PROBLEM DESCRIPTION — Once the line containing "D7: diode 1N4007" is found in the data below, repeat it and every later line exactly, leaving the pictures out.

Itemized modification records

━━━━━━━━

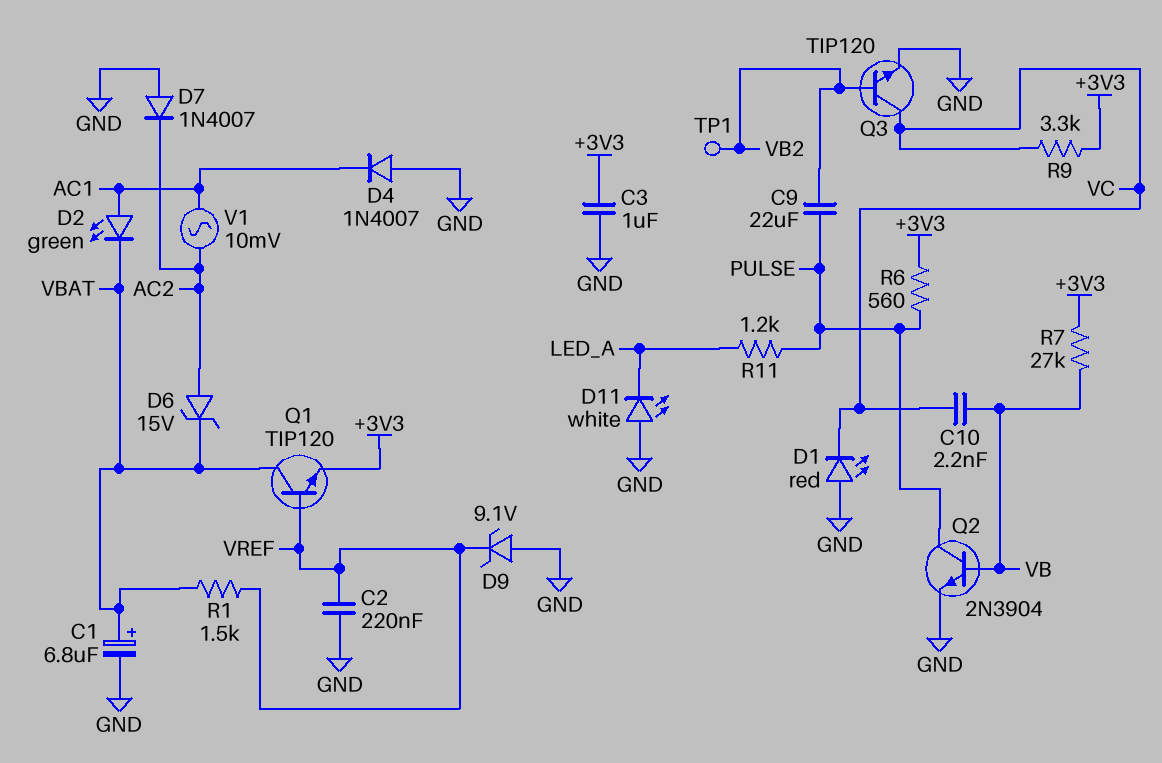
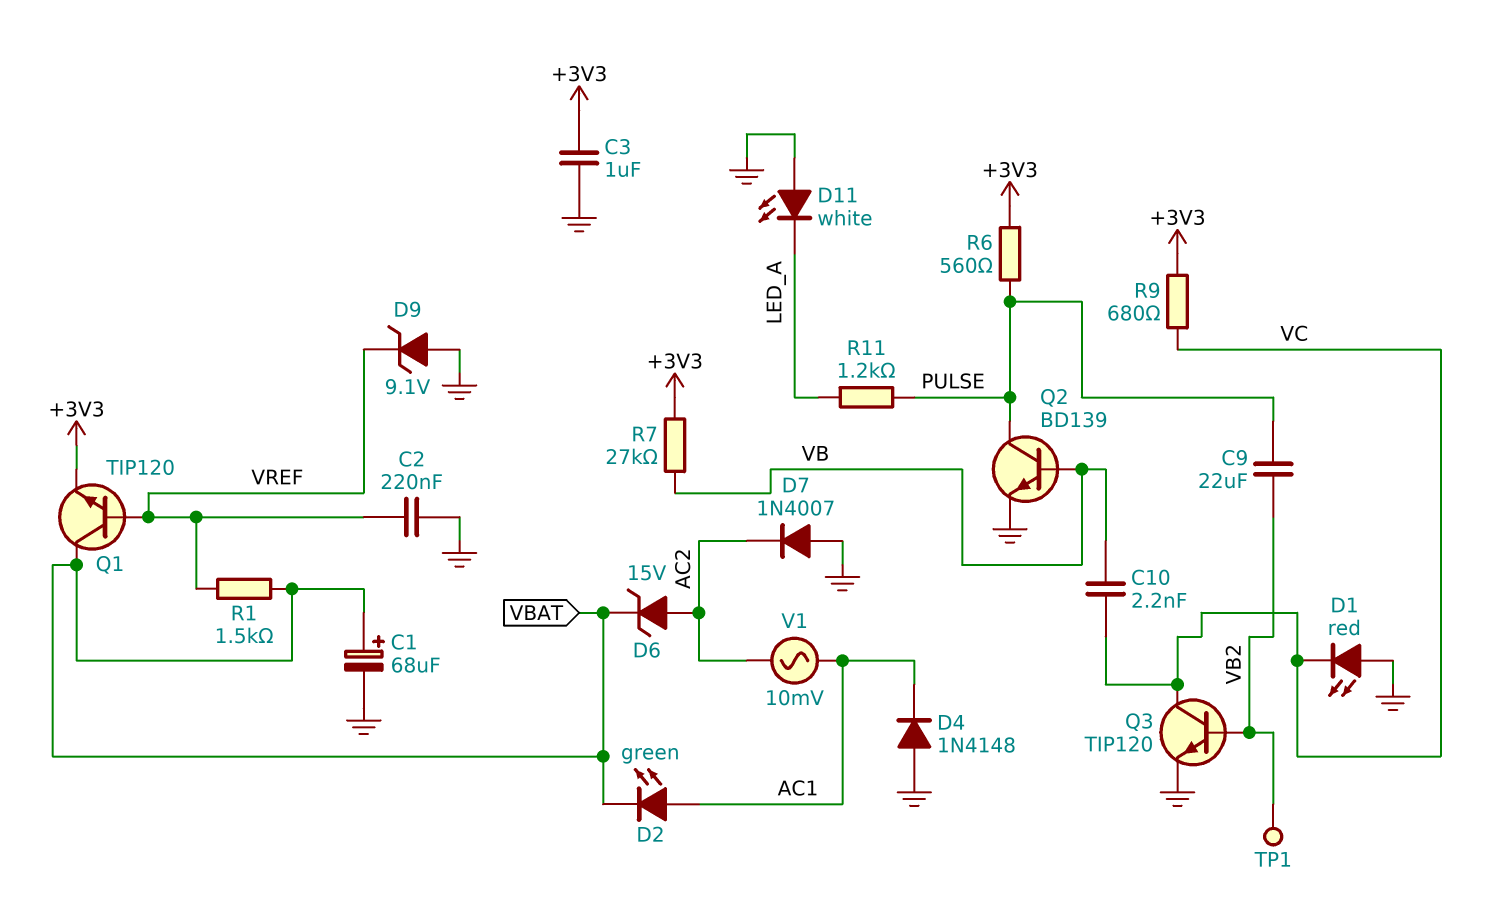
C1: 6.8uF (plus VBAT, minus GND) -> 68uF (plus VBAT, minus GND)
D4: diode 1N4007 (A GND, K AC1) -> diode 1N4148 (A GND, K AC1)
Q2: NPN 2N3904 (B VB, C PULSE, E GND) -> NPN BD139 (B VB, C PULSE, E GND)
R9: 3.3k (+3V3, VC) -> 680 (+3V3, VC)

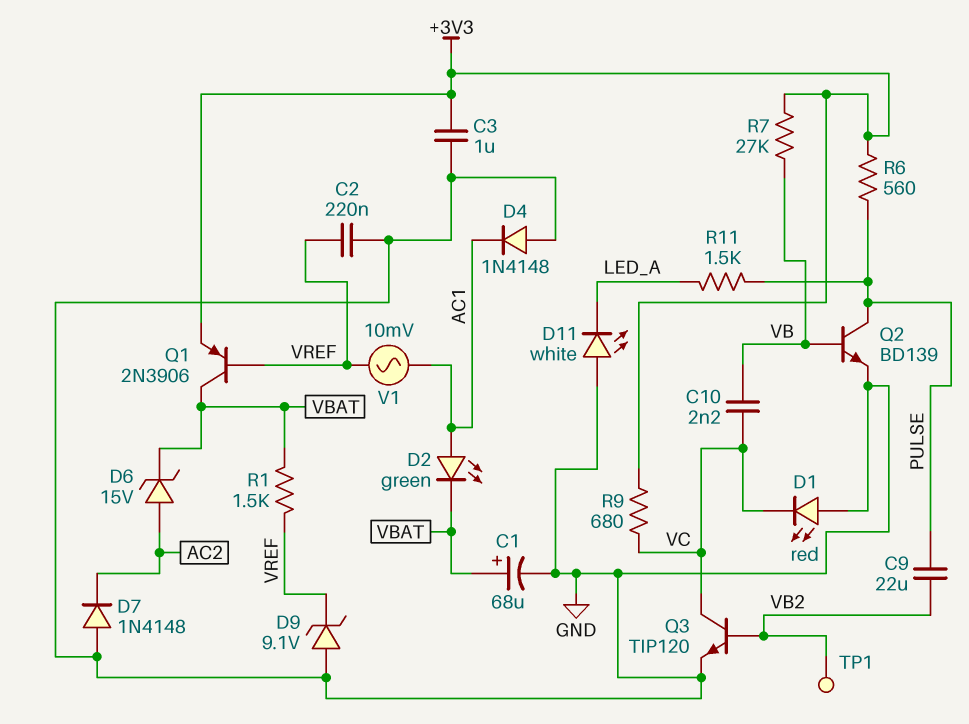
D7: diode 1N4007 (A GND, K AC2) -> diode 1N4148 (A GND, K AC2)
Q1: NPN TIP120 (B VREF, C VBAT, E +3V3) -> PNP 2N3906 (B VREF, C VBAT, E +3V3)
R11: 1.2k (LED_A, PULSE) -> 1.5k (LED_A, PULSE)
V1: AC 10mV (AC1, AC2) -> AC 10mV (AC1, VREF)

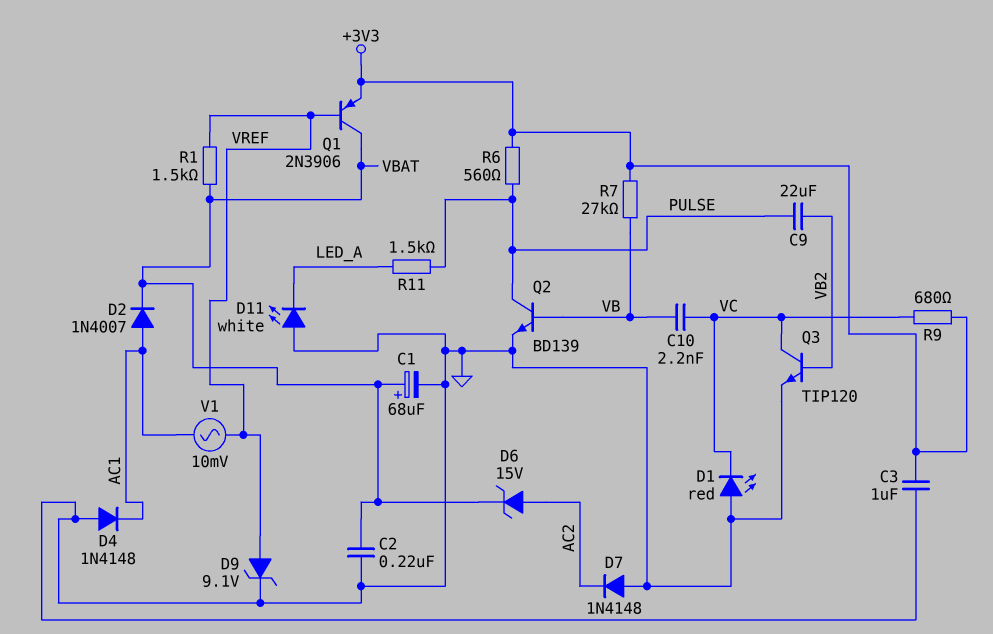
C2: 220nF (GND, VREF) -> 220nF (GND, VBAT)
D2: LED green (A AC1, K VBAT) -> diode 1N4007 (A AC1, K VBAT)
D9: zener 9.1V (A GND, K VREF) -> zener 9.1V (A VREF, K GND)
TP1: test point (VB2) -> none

━━━━━━━━

YOUR SOLUTION —
D7: diode 1N4007 (A GND, K AC2) -> diode 1N4148 (A GND, K AC2)
Q1: NPN TIP120 (B VREF, C VBAT, E +3V3) -> PNP 2N3906 (B VREF, C VBAT, E +3V3)
R11: 1.2k (LED_A, PULSE) -> 1.5k (LED_A, PULSE)
V1: AC 10mV (AC1, AC2) -> AC 10mV (AC1, VREF)

C2: 220nF (GND, VREF) -> 220nF (GND, VBAT)
D2: LED green (A AC1, K VBAT) -> diode 1N4007 (A AC1, K VBAT)
D9: zener 9.1V (A GND, K VREF) -> zener 9.1V (A VREF, K GND)
TP1: test point (VB2) -> none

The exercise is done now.